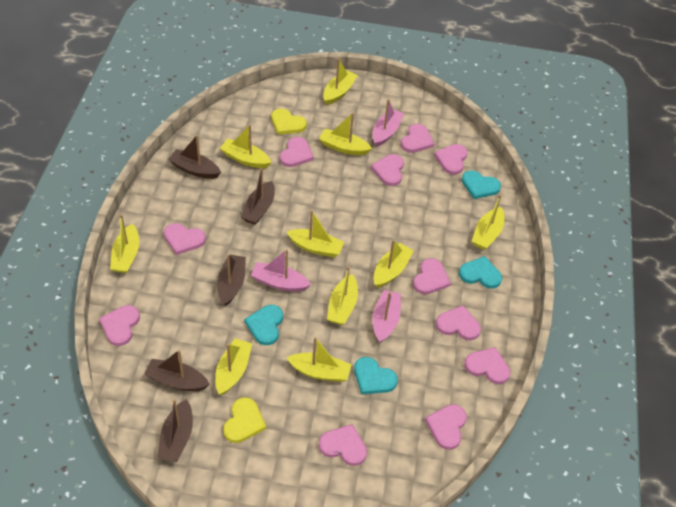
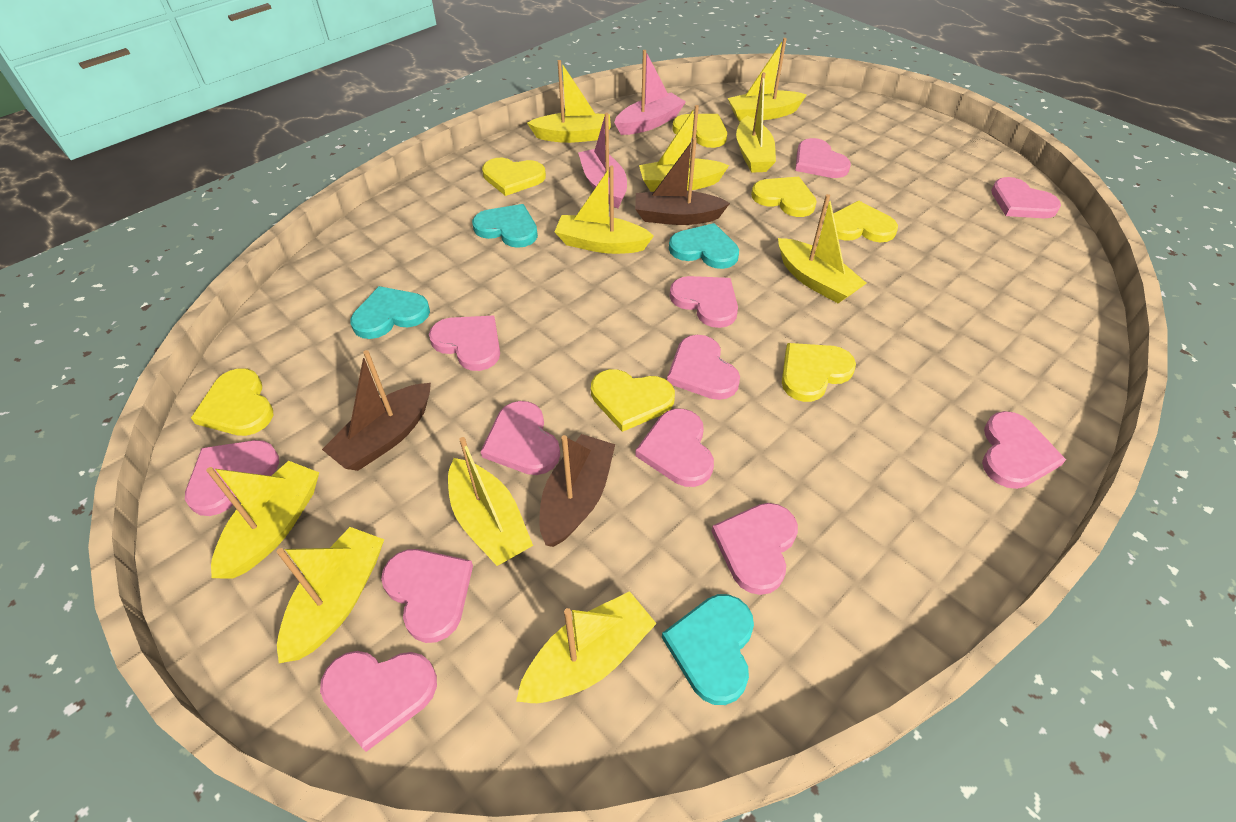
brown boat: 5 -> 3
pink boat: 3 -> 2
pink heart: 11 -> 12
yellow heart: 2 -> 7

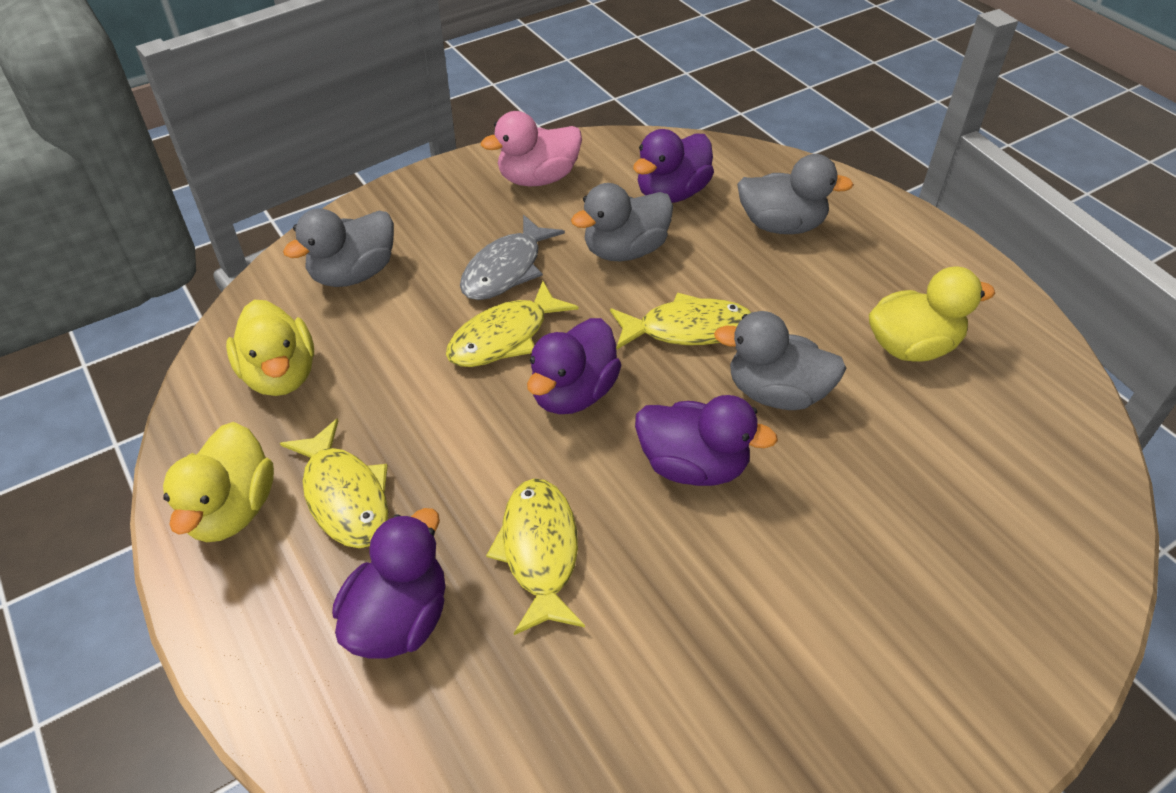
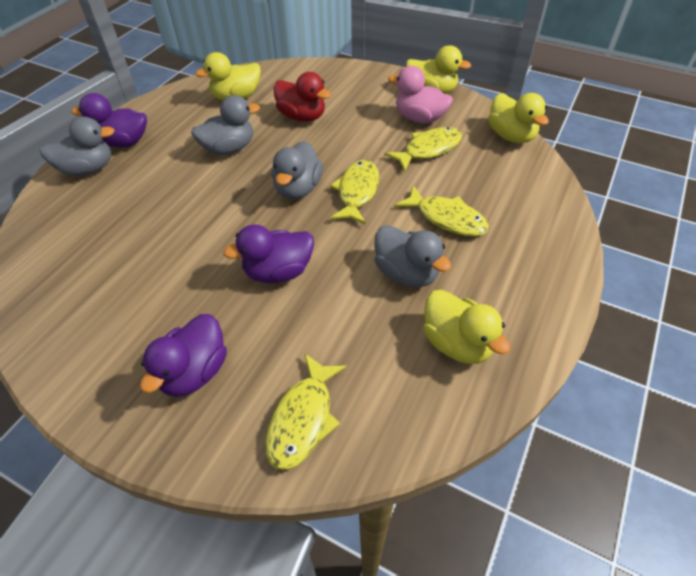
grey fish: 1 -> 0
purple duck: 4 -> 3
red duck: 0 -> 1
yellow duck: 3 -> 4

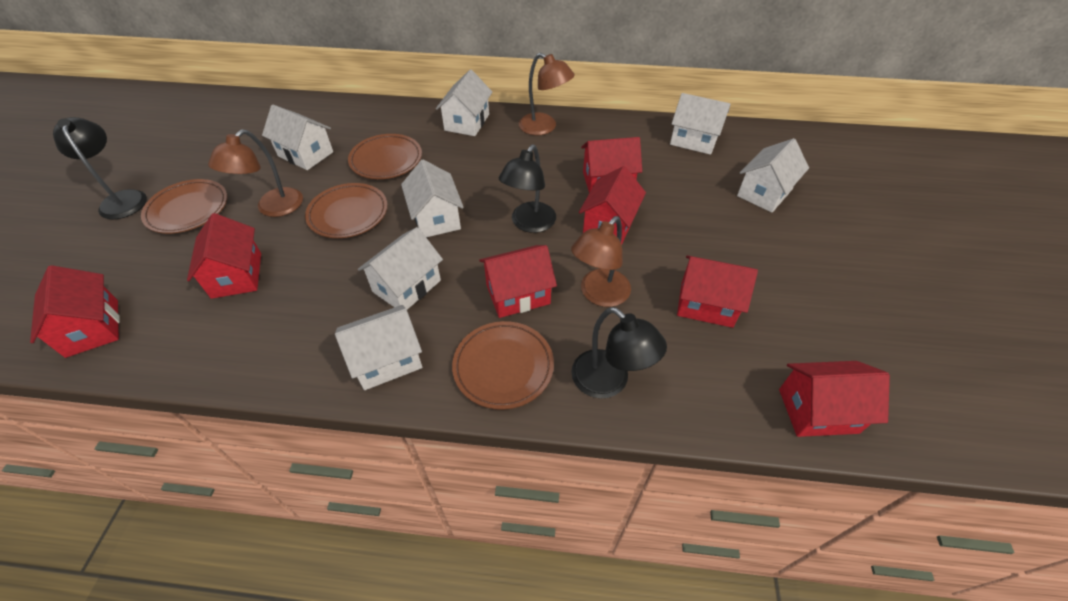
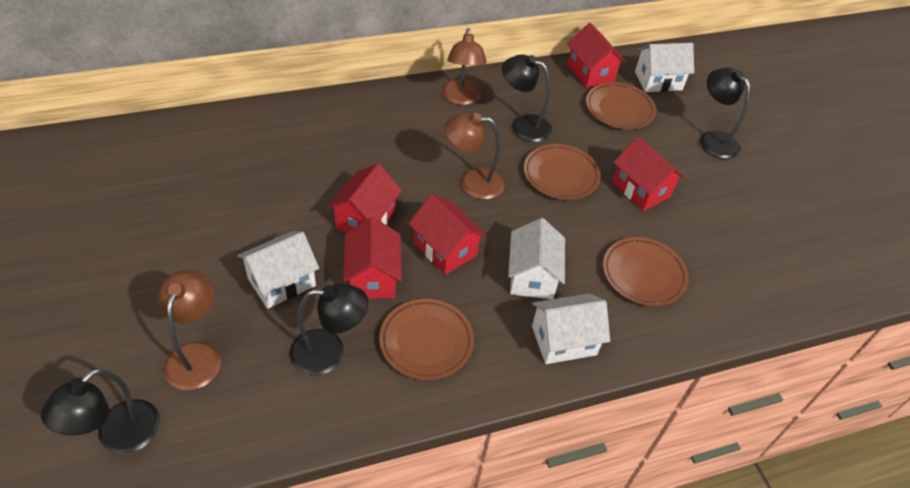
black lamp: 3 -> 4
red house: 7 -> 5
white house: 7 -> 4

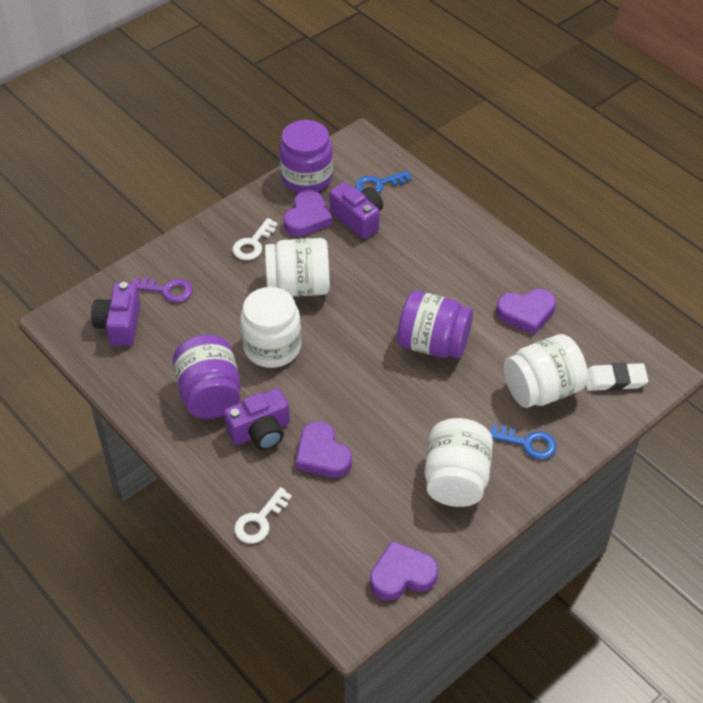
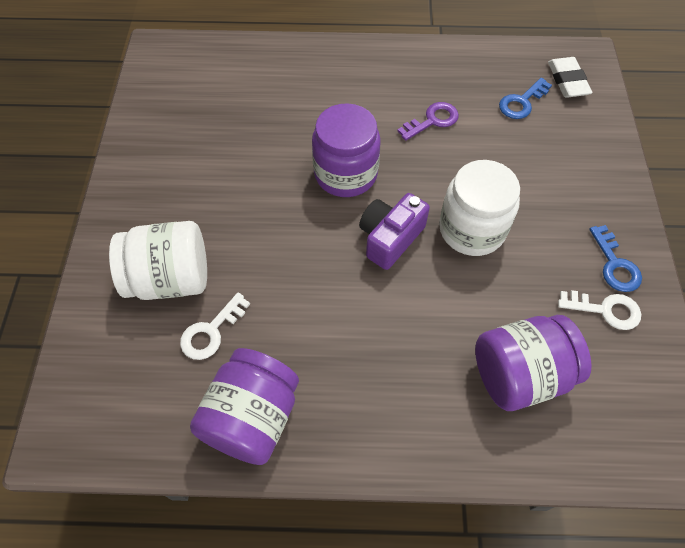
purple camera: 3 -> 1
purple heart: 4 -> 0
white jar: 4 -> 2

----------------

§ Exercise aim
I would like the material repeated in full and exactly, with its images omitted.

§ Result of this task
brown boat: 5 -> 3
pink boat: 3 -> 2
pink heart: 11 -> 12
yellow heart: 2 -> 7

grey fish: 1 -> 0
purple duck: 4 -> 3
red duck: 0 -> 1
yellow duck: 3 -> 4

black lamp: 3 -> 4
red house: 7 -> 5
white house: 7 -> 4

purple camera: 3 -> 1
purple heart: 4 -> 0
white jar: 4 -> 2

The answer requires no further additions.